=== TASK DIRECTIONS ===
Copy out all lines in the data below containing the string "green".

---------- TASK MATERIAL

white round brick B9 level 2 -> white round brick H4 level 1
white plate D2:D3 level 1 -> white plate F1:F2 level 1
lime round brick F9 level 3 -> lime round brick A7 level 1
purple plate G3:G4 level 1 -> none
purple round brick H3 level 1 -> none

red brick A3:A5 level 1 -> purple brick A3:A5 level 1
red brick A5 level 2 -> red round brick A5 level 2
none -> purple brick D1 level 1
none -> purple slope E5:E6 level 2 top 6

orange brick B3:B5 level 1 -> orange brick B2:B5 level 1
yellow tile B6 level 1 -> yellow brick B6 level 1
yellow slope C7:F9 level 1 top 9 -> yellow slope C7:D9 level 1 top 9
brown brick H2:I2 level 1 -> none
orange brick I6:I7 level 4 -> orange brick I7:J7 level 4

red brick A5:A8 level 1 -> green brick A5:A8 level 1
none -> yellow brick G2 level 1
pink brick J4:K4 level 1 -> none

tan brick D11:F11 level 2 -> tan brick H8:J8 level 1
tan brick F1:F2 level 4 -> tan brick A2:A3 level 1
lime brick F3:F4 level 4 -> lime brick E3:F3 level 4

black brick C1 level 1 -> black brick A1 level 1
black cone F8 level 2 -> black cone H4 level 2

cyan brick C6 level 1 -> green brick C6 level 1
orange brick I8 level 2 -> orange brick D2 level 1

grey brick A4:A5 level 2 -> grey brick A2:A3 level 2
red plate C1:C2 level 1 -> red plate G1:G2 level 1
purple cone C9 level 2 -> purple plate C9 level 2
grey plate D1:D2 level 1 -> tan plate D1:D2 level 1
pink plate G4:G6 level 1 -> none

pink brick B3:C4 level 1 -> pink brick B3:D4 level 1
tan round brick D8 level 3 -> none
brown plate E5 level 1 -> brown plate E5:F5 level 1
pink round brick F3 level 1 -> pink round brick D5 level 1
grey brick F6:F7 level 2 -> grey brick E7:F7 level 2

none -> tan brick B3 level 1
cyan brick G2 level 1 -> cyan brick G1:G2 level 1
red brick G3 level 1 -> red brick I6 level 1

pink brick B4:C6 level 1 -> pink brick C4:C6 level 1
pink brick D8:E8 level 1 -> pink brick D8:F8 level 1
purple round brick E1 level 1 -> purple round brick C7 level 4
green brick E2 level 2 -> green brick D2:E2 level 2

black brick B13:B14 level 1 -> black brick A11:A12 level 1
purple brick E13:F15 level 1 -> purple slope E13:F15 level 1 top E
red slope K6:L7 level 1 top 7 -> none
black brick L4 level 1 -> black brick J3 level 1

--------------------

=== PROBLEM SOLUTION ===
red brick A5:A8 level 1 -> green brick A5:A8 level 1
cyan brick C6 level 1 -> green brick C6 level 1
green brick E2 level 2 -> green brick D2:E2 level 2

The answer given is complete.